The records that follow are to be transcribed in full, without their images.

-- Record extracts follows --

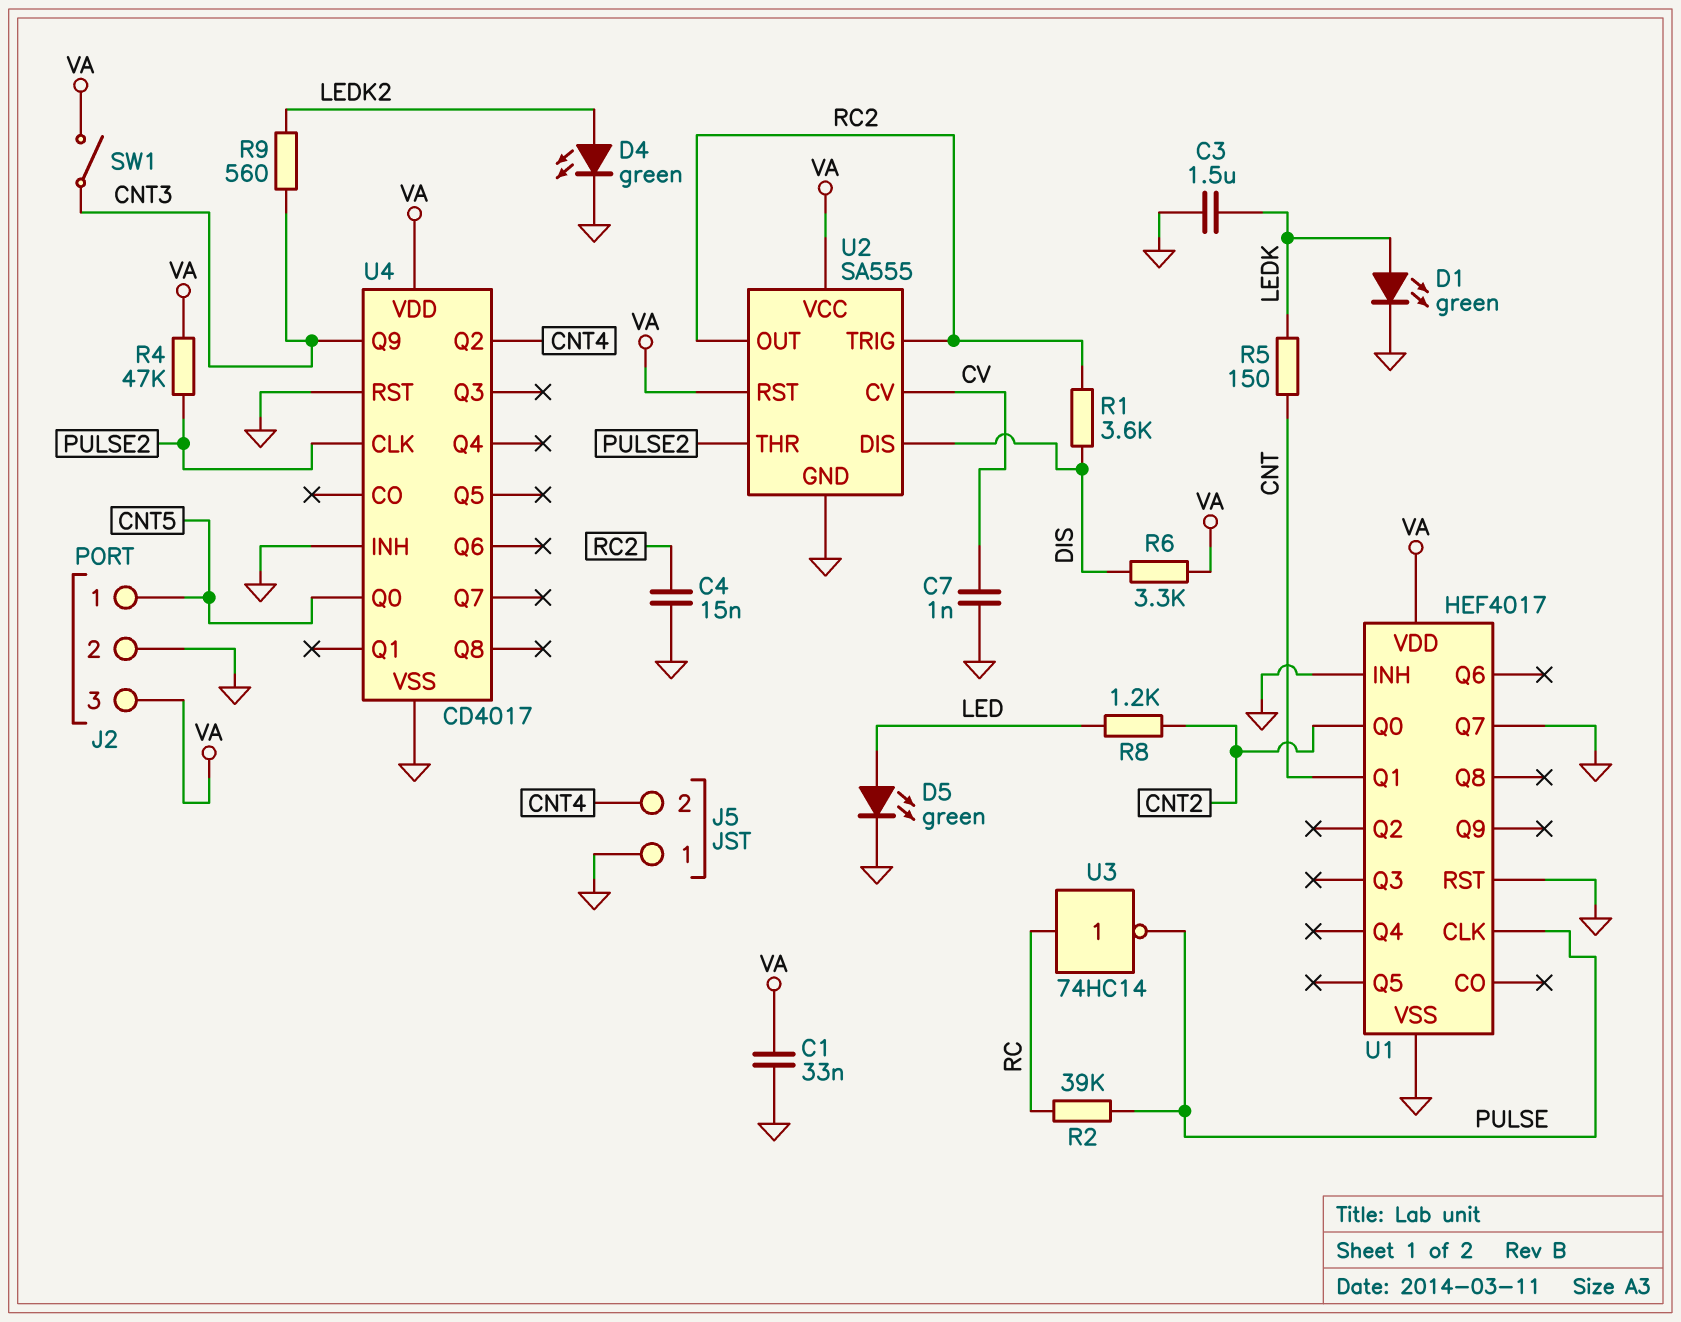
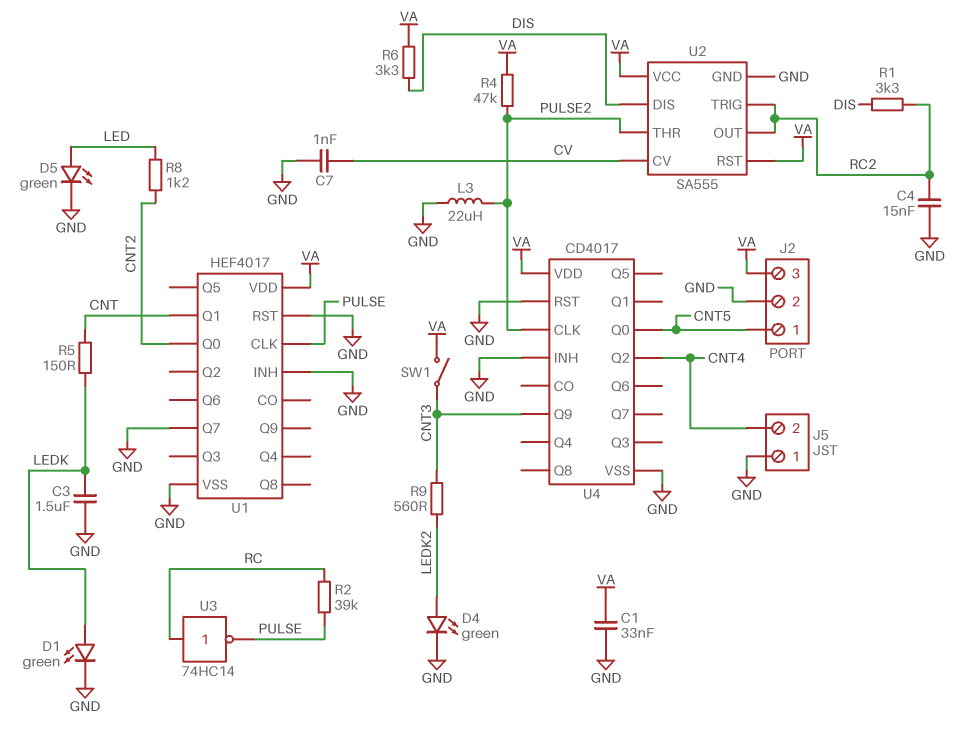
L3: none -> 22uH (GND, PULSE2)
R1: 3.6k (DIS, RC2) -> 3.3k (DIS, RC2)

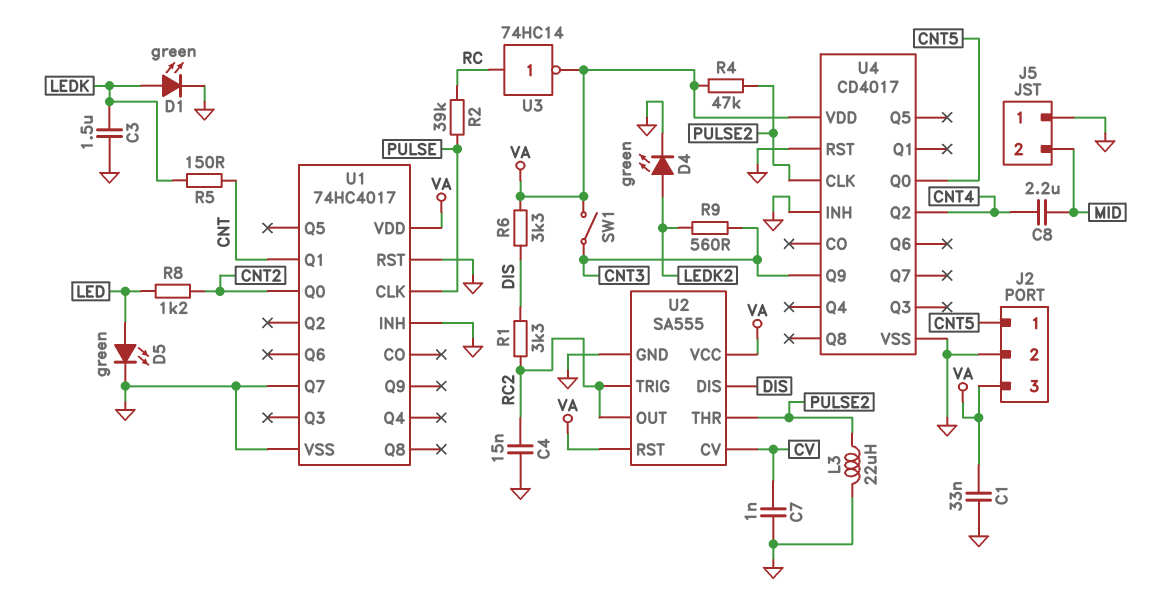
C8: none -> 2.2uF (CNT4, MID)
J5 pin 2: CNT4 -> MID
U1: HEF4017 -> 74HC4017
U3: NOT 74HC14 (in RC, out PULSE) -> NOT 74HC14 (in RC, out VA)

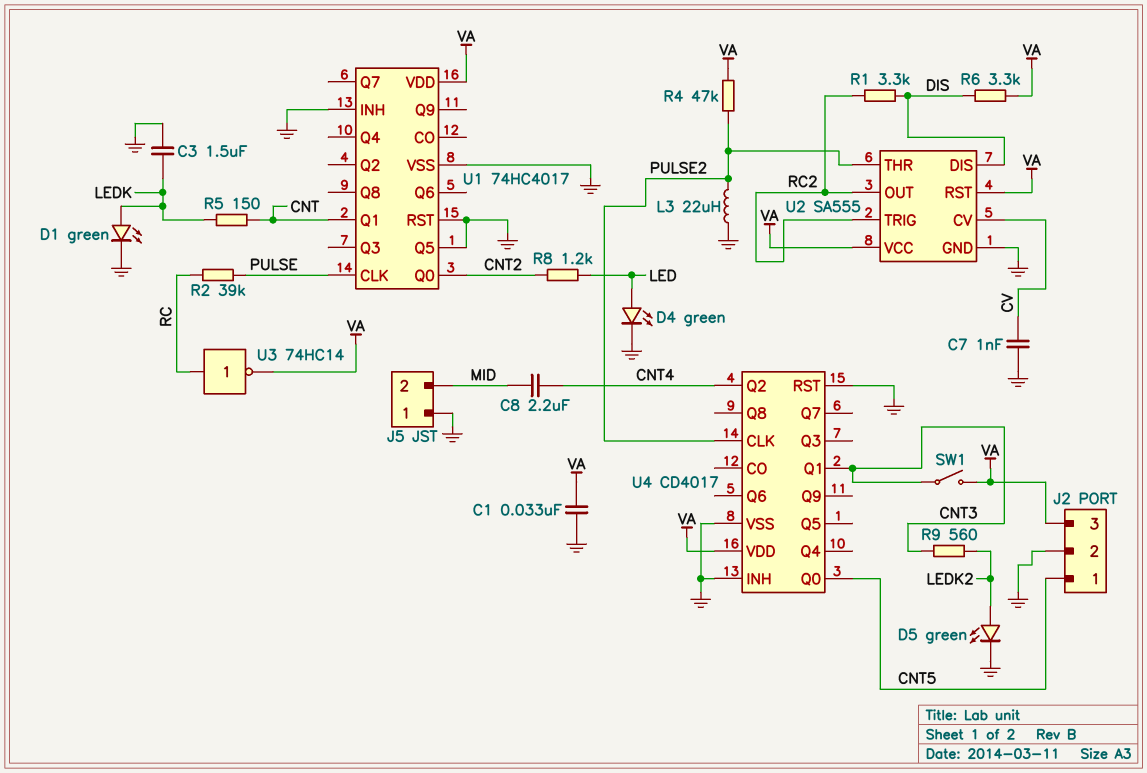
C4: 15nF (GND, RC2) -> none
D4: LED green (A LEDK2, K GND) -> LED green (A LED, K GND)
D5: LED green (A LED, K GND) -> LED green (A LEDK2, K GND)
U1 pin Q5: none -> GND
U1 pin Q7: GND -> none
U4 pin Q1: none -> CNT3
U4 pin Q9: CNT3 -> none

-- Record extracts concluded --

Solution to this exercise →
L3: none -> 22uH (GND, PULSE2)
R1: 3.6k (DIS, RC2) -> 3.3k (DIS, RC2)

C8: none -> 2.2uF (CNT4, MID)
J5 pin 2: CNT4 -> MID
U1: HEF4017 -> 74HC4017
U3: NOT 74HC14 (in RC, out PULSE) -> NOT 74HC14 (in RC, out VA)

C4: 15nF (GND, RC2) -> none
D4: LED green (A LEDK2, K GND) -> LED green (A LED, K GND)
D5: LED green (A LED, K GND) -> LED green (A LEDK2, K GND)
U1 pin Q5: none -> GND
U1 pin Q7: GND -> none
U4 pin Q1: none -> CNT3
U4 pin Q9: CNT3 -> none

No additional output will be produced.